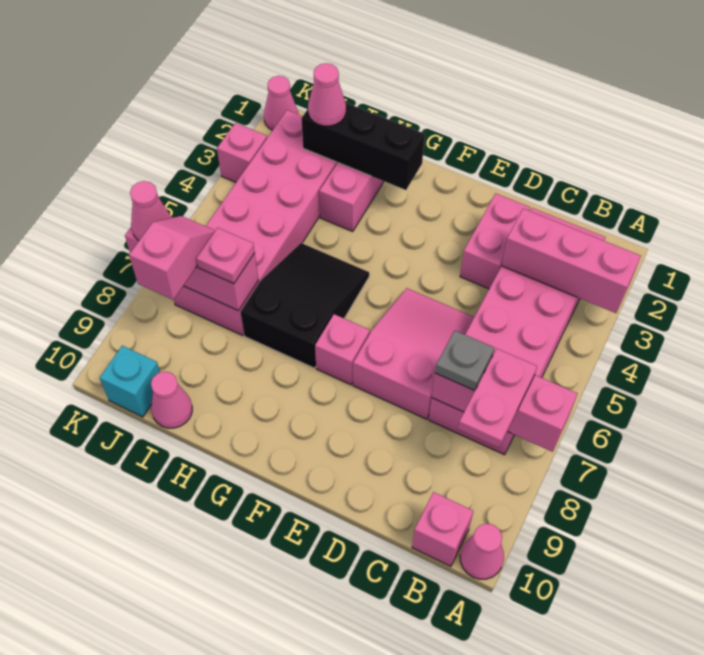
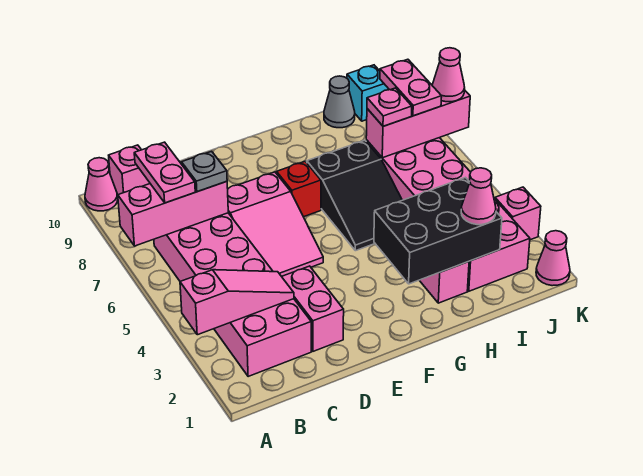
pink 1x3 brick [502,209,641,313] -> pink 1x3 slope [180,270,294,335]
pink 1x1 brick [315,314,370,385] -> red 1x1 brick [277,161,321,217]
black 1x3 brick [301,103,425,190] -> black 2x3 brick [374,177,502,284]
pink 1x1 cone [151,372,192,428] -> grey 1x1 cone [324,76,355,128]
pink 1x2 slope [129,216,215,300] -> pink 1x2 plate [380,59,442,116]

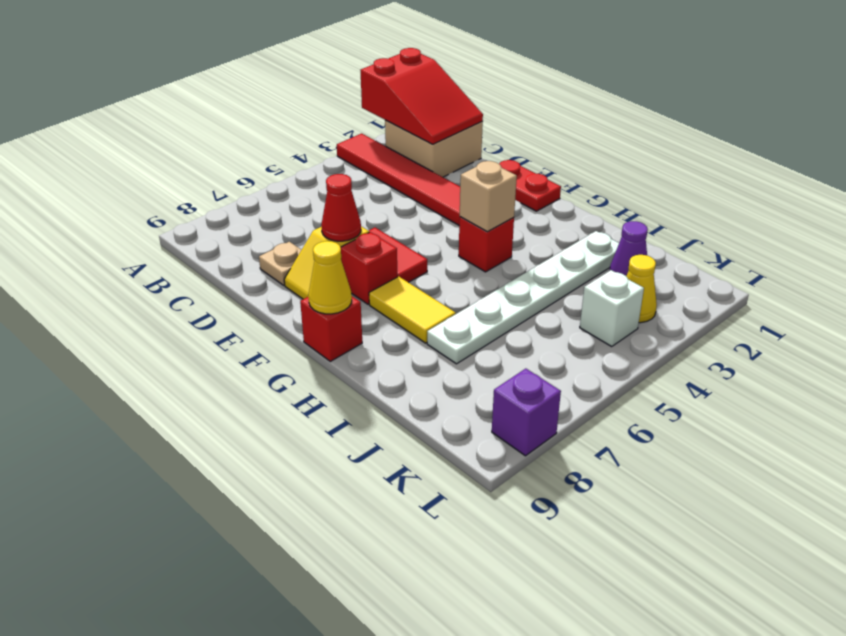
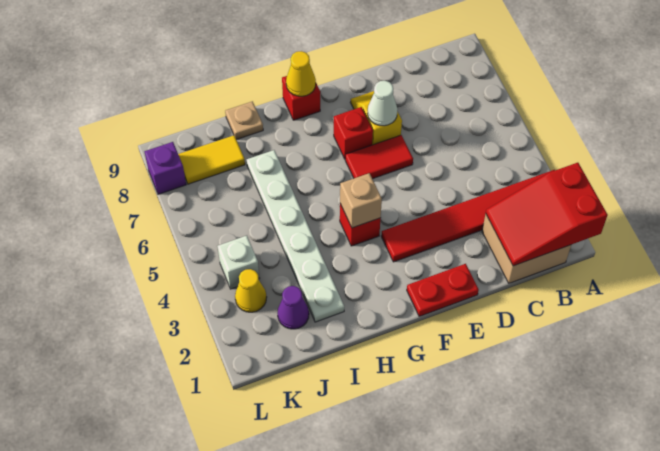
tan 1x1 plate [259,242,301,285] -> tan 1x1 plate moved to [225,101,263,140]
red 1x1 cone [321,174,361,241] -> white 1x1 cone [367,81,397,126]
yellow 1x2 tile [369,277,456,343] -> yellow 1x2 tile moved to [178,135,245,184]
==
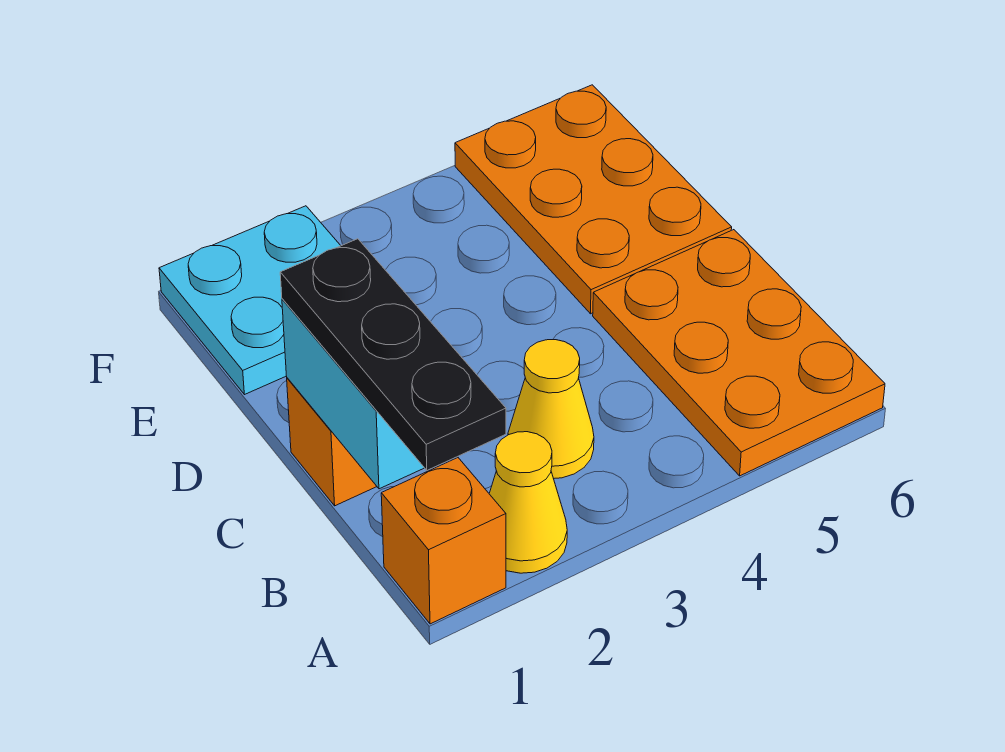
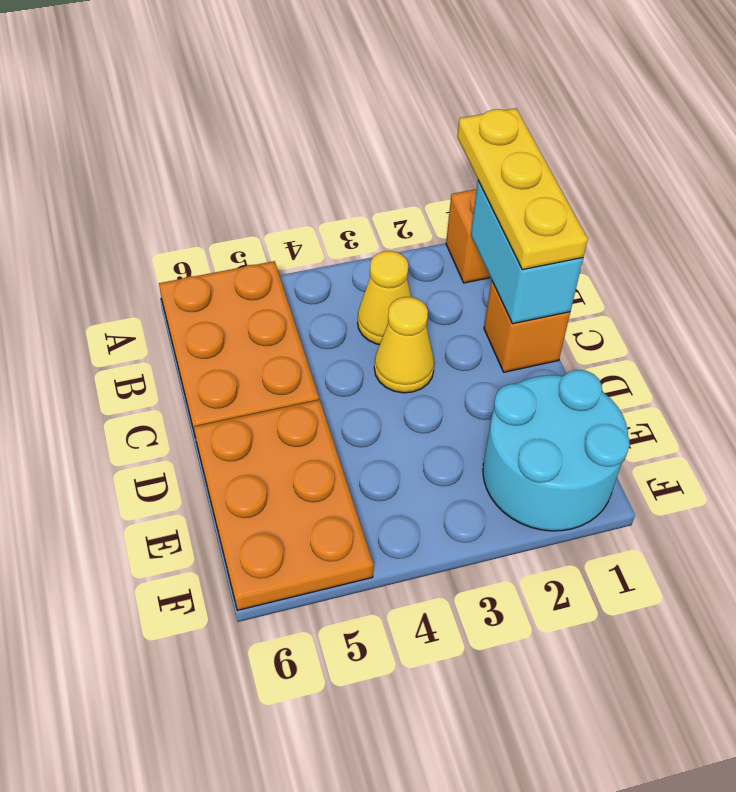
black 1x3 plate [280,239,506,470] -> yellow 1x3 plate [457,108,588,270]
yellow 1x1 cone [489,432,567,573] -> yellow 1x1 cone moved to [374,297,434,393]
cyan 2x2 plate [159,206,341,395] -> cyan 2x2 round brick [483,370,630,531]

• _ASSIGNED TASK_:
Starting at the line above that holds "pink 1x2 slope", repeat every line exactly down to and including the line that holds "yellow 1x2 tile [369,277,456,343]", then stop. Do not carry over any pictures.

• _PROBLEM SOLUTION_:
pink 1x2 slope [129,216,215,300] -> pink 1x2 plate [380,59,442,116]

tan 1x1 plate [259,242,301,285] -> tan 1x1 plate moved to [225,101,263,140]
red 1x1 cone [321,174,361,241] -> white 1x1 cone [367,81,397,126]
yellow 1x2 tile [369,277,456,343] -> yellow 1x2 tile moved to [178,135,245,184]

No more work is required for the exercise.